◆ **Record extracts**
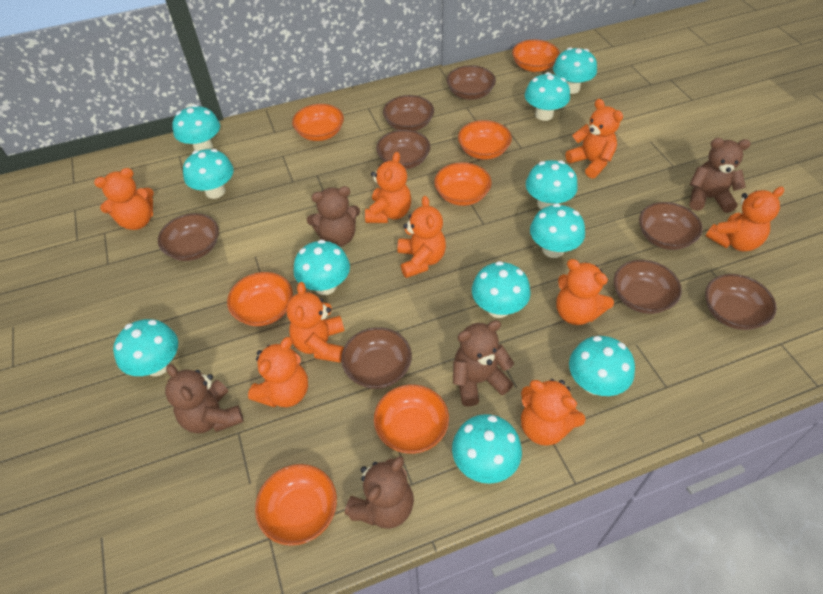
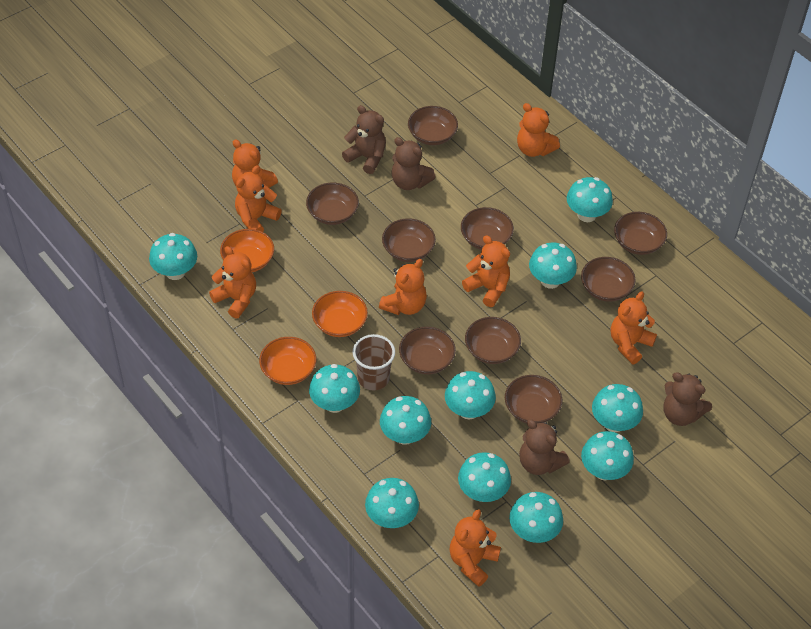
brown bowl: 8 -> 9
brown cup: 0 -> 1
brown teddy bear: 5 -> 4
orange bowl: 7 -> 3
orange teddy bear: 9 -> 8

◆ **Exercise aim**
Word search in the records above: please count the lines holding "bear" and state the count alone.

◆ **Solution**
2